• Task to carry out
Your copy of the listing should match it exactly, only without pictures.

• Exercise data
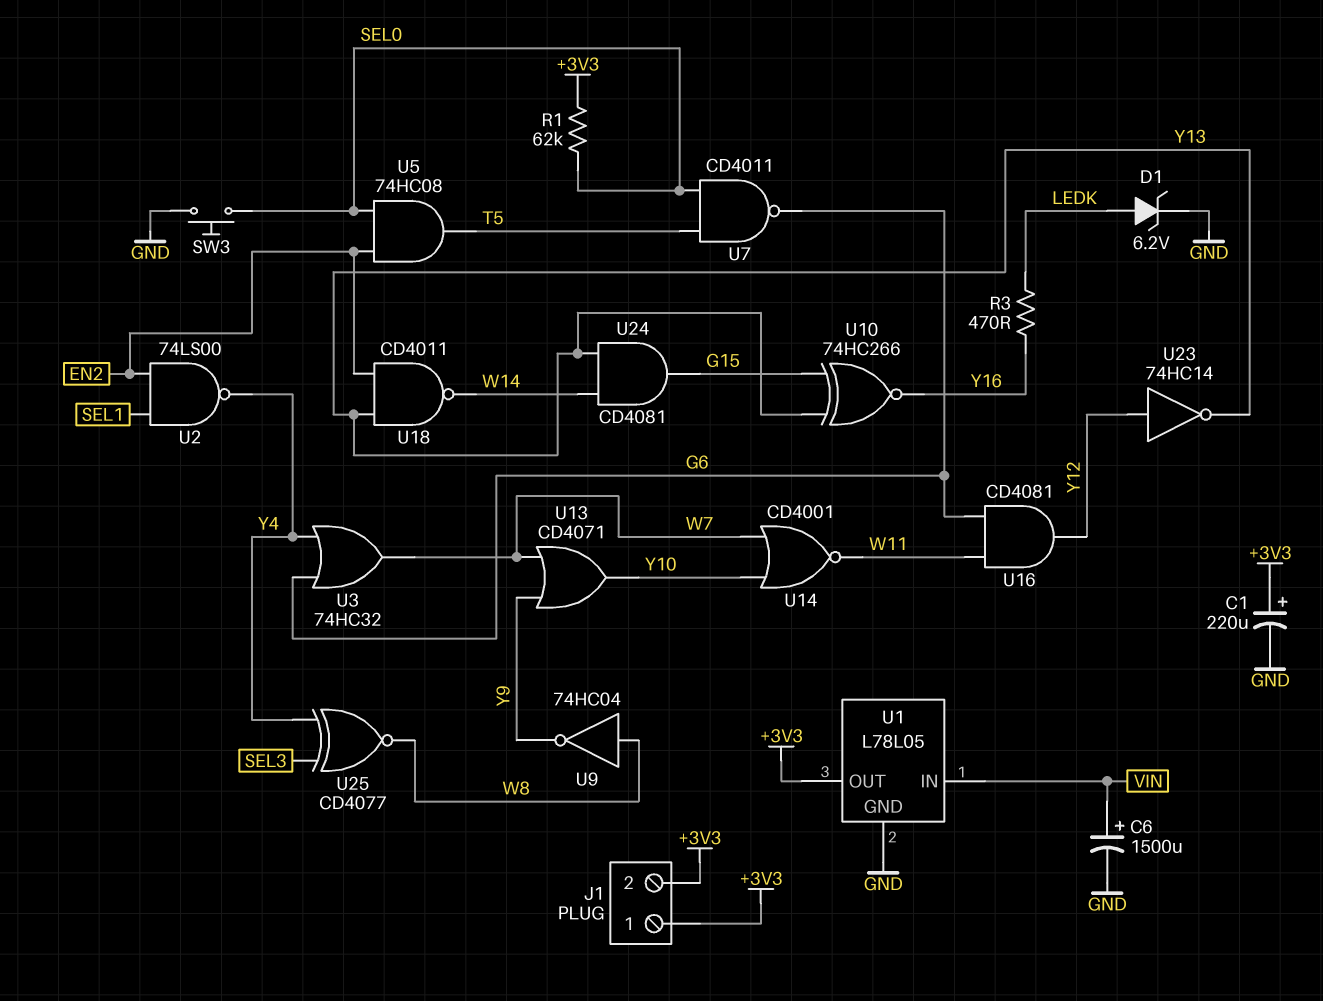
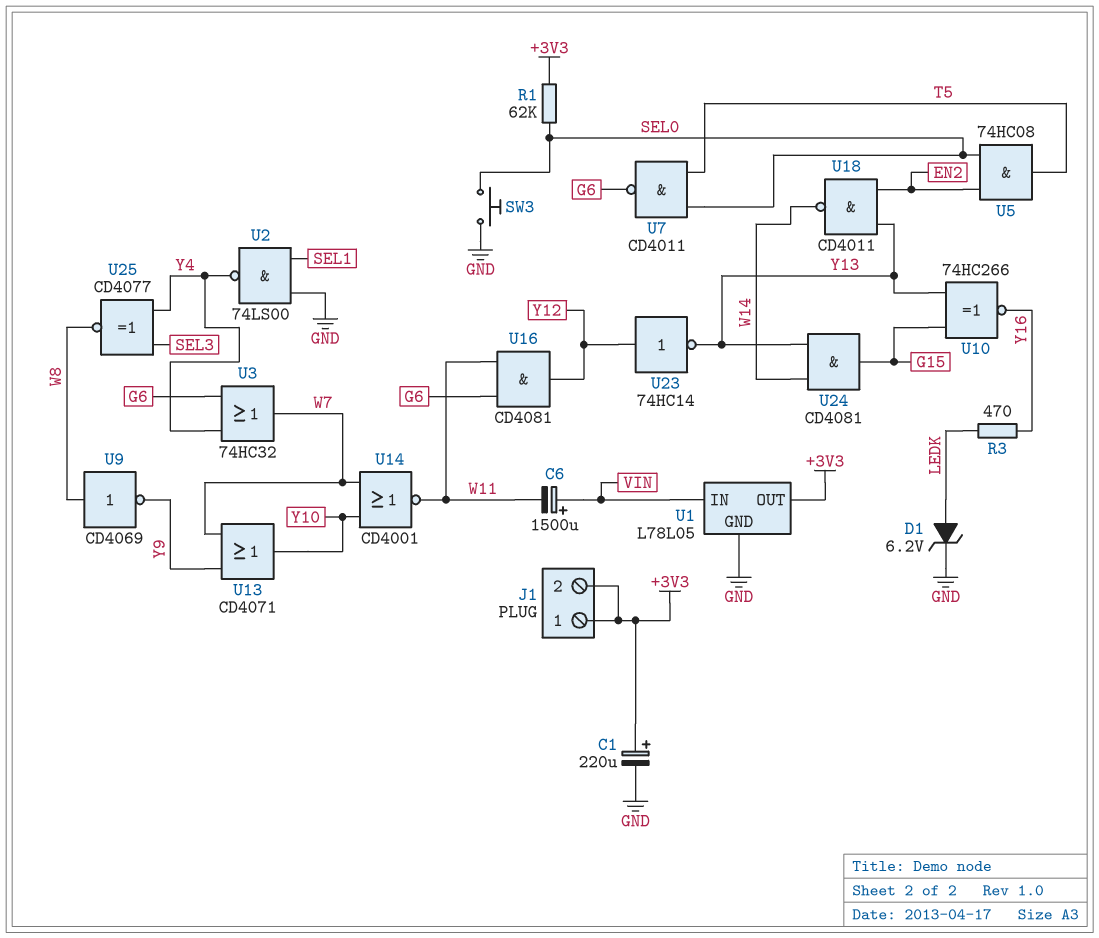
C6: 1500uF (plus VIN, minus GND) -> 1500uF (plus VIN, minus W11)
U2: NAND 74LS00 (in EN2, in SEL1, out Y4) -> NAND 74LS00 (in GND, in SEL1, out Y4)
U9: NOT 74HC04 (in W8, out Y9) -> NOT CD4069 (in W8, out Y9)

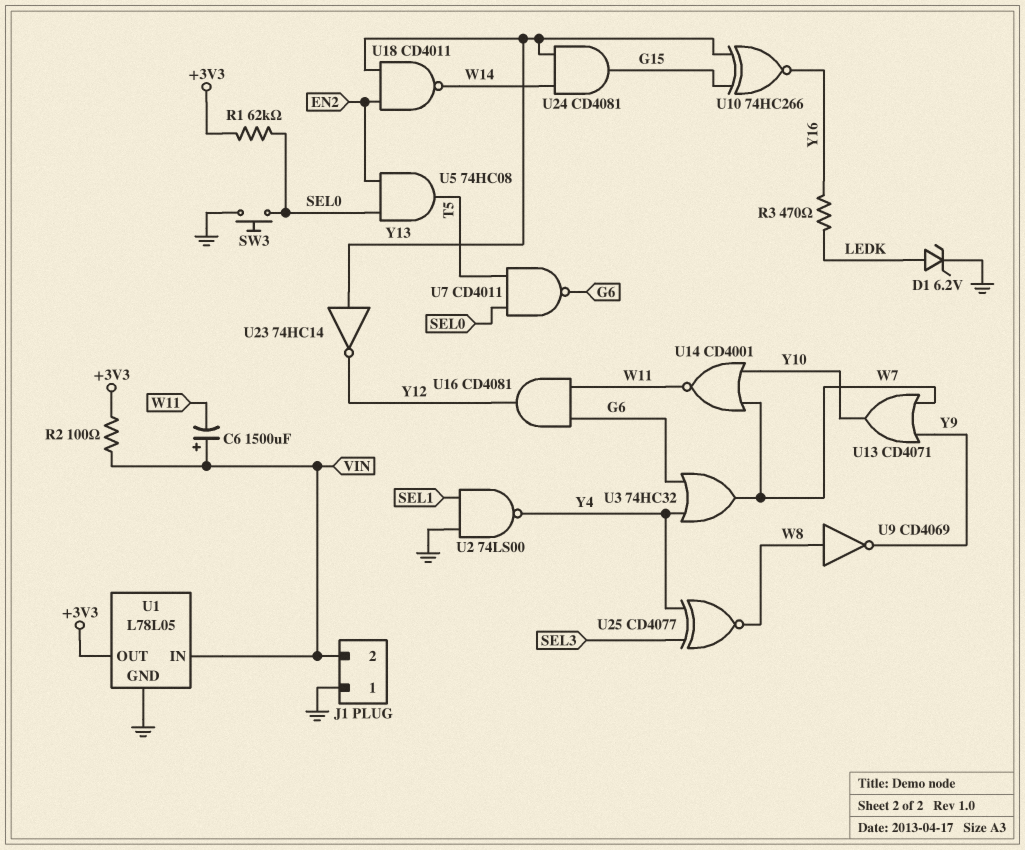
C1: 220uF (plus +3V3, minus GND) -> none
J1 pin 1: +3V3 -> GND
J1 pin 2: +3V3 -> VIN
R2: none -> 100 (+3V3, VIN)
U23: NOT 74HC14 (in Y12, out Y13) -> NOT 74HC14 (in Y13, out Y12)

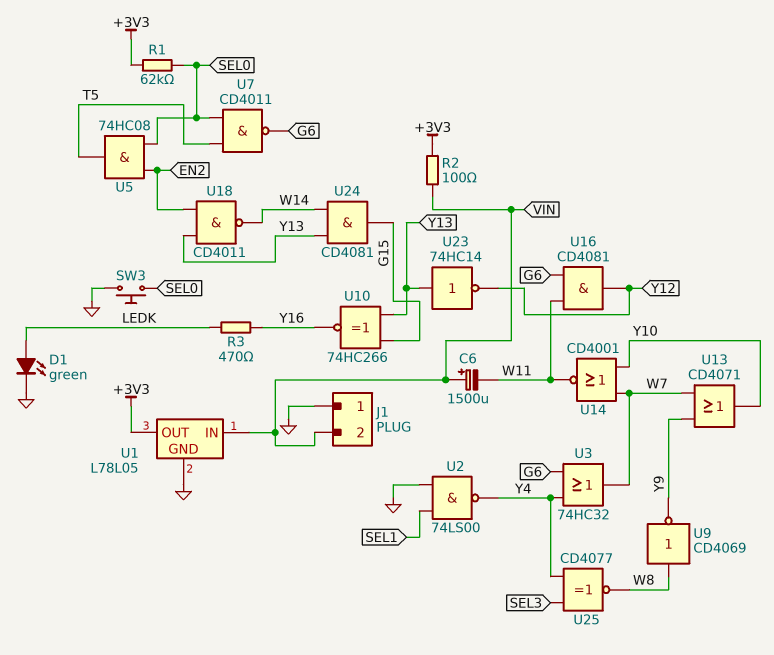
D1: zener 6.2V (A LEDK, K GND) -> LED green (A LEDK, K GND)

• Exercise output
C6: 1500uF (plus VIN, minus GND) -> 1500uF (plus VIN, minus W11)
U2: NAND 74LS00 (in EN2, in SEL1, out Y4) -> NAND 74LS00 (in GND, in SEL1, out Y4)
U9: NOT 74HC04 (in W8, out Y9) -> NOT CD4069 (in W8, out Y9)

C1: 220uF (plus +3V3, minus GND) -> none
J1 pin 1: +3V3 -> GND
J1 pin 2: +3V3 -> VIN
R2: none -> 100 (+3V3, VIN)
U23: NOT 74HC14 (in Y12, out Y13) -> NOT 74HC14 (in Y13, out Y12)

D1: zener 6.2V (A LEDK, K GND) -> LED green (A LEDK, K GND)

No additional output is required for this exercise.